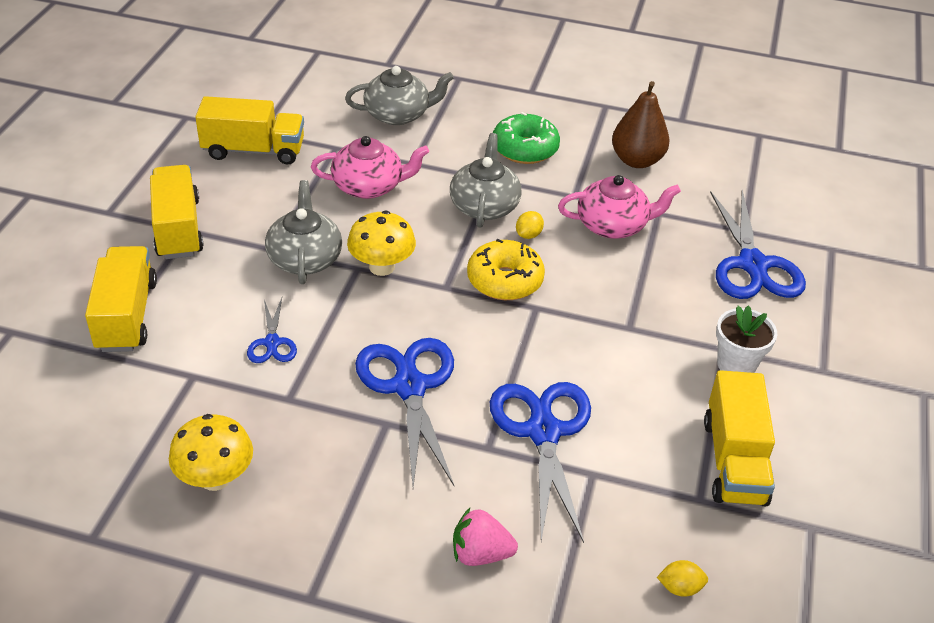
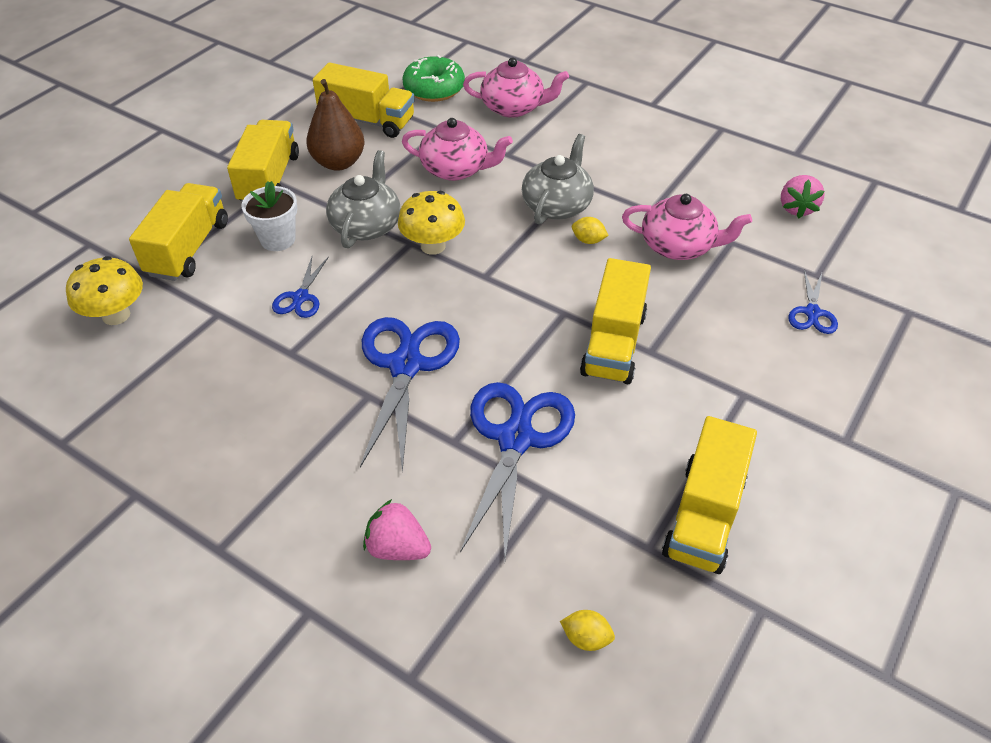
camera: 20 degrees right, 5 degrees up
yellow mushroom [169,414,253,491] -> yellow mushroom moved to [66,256,143,325]
grey teapot [345,66,454,125] -> pink teapot [463,57,569,118]
yellow donut [467,239,545,300] -> none
green donut [493,112,560,164] -> green donut moved to [403,55,465,102]
yellow lemon [516,211,544,239] -> yellow lemon turned 60 degrees clockwise [572,217,609,244]
brown pear [612,81,669,168] -> brown pear moved to [306,79,365,171]
blue scissors [710,190,806,299] -> blue scissors [788,270,838,334], size x0.50
white flower pot [716,306,777,373] -> white flower pot moved to [241,181,298,251]
none -> yellow truck [580,258,651,384]
none -> pink strawberry [781,175,825,218]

━━━━

> [Your assignment]: What must be transcribed is the run of lines from the one containing "yellow lemon [516,211,544,239]" to the last line of the data above, inclusive, and only that.

> [Result of the task]:
yellow lemon [516,211,544,239] -> yellow lemon turned 60 degrees clockwise [572,217,609,244]
brown pear [612,81,669,168] -> brown pear moved to [306,79,365,171]
blue scissors [710,190,806,299] -> blue scissors [788,270,838,334], size x0.50
white flower pot [716,306,777,373] -> white flower pot moved to [241,181,298,251]
none -> yellow truck [580,258,651,384]
none -> pink strawberry [781,175,825,218]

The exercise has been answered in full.